**DIRECTION:** Retype each of the following lines word for word, with every character and line break unchanged.

(Records excerpted from a collection)
---+---

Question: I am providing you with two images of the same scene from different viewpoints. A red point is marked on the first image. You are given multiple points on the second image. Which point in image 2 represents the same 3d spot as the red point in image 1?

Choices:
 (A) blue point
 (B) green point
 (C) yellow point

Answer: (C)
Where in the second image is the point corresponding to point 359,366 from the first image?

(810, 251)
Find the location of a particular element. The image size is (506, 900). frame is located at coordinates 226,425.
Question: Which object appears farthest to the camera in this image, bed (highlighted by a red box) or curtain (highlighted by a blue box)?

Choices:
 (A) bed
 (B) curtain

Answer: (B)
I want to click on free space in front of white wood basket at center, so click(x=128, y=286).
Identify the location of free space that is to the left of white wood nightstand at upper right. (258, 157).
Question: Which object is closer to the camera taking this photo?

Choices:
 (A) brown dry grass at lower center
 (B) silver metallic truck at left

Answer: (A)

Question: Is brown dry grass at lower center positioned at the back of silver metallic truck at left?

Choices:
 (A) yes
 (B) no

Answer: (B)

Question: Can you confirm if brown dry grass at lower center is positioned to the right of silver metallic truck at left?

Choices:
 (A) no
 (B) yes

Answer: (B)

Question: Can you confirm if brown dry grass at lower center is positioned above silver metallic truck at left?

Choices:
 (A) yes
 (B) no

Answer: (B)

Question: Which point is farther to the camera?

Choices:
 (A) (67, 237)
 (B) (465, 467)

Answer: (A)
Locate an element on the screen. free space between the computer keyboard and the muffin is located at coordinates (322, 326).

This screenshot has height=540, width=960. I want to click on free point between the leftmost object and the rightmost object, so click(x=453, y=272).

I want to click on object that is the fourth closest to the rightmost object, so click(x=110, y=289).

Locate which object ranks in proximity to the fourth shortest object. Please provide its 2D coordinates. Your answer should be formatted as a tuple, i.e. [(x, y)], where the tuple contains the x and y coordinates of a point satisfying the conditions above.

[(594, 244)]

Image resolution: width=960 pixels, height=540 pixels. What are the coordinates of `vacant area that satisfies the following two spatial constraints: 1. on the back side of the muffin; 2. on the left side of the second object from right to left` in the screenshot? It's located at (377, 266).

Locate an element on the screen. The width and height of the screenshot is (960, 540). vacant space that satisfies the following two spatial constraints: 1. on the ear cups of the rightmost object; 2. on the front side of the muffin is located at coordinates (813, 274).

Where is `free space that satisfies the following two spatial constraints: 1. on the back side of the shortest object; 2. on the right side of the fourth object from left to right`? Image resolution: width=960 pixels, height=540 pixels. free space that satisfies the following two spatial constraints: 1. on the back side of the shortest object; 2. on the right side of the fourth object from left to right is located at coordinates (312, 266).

---+---

**SOLVED EXERCISE:**
Question: I am providing you with two images of the same scene from different viewpoints. A red point is marked on the first image. You are given multiple points on the second image. Which point in image 2 represents the same 3d spot as the red point in image 1?

Choices:
 (A) blue point
 (B) green point
 (C) yellow point

Answer: (C)
Where in the second image is the point corresponding to point 359,366 from the first image?

(810, 251)
Find the location of a particular element. The image size is (506, 900). frame is located at coordinates 226,425.
Question: Which object appears farthest to the camera in this image, bed (highlighted by a red box) or curtain (highlighted by a blue box)?

Choices:
 (A) bed
 (B) curtain

Answer: (B)
I want to click on free space in front of white wood basket at center, so click(x=128, y=286).
Identify the location of free space that is to the left of white wood nightstand at upper right. (258, 157).
Question: Which object is closer to the camera taking this photo?

Choices:
 (A) brown dry grass at lower center
 (B) silver metallic truck at left

Answer: (A)

Question: Is brown dry grass at lower center positioned at the back of silver metallic truck at left?

Choices:
 (A) yes
 (B) no

Answer: (B)

Question: Can you confirm if brown dry grass at lower center is positioned to the right of silver metallic truck at left?

Choices:
 (A) no
 (B) yes

Answer: (B)

Question: Can you confirm if brown dry grass at lower center is positioned above silver metallic truck at left?

Choices:
 (A) yes
 (B) no

Answer: (B)

Question: Which point is farther to the camera?

Choices:
 (A) (67, 237)
 (B) (465, 467)

Answer: (A)
Locate an element on the screen. free space between the computer keyboard and the muffin is located at coordinates (322, 326).

This screenshot has height=540, width=960. I want to click on free point between the leftmost object and the rightmost object, so click(x=453, y=272).

I want to click on object that is the fourth closest to the rightmost object, so click(x=110, y=289).

Locate which object ranks in proximity to the fourth shortest object. Please provide its 2D coordinates. Your answer should be formatted as a tuple, i.e. [(x, y)], where the tuple contains the x and y coordinates of a point satisfying the conditions above.

[(594, 244)]

Image resolution: width=960 pixels, height=540 pixels. What are the coordinates of `vacant area that satisfies the following two spatial constraints: 1. on the back side of the muffin; 2. on the left side of the second object from right to left` in the screenshot? It's located at (377, 266).

Locate an element on the screen. The width and height of the screenshot is (960, 540). vacant space that satisfies the following two spatial constraints: 1. on the ear cups of the rightmost object; 2. on the front side of the muffin is located at coordinates (813, 274).

Where is `free space that satisfies the following two spatial constraints: 1. on the back side of the shortest object; 2. on the right side of the fourth object from left to right`? Image resolution: width=960 pixels, height=540 pixels. free space that satisfies the following two spatial constraints: 1. on the back side of the shortest object; 2. on the right side of the fourth object from left to right is located at coordinates (312, 266).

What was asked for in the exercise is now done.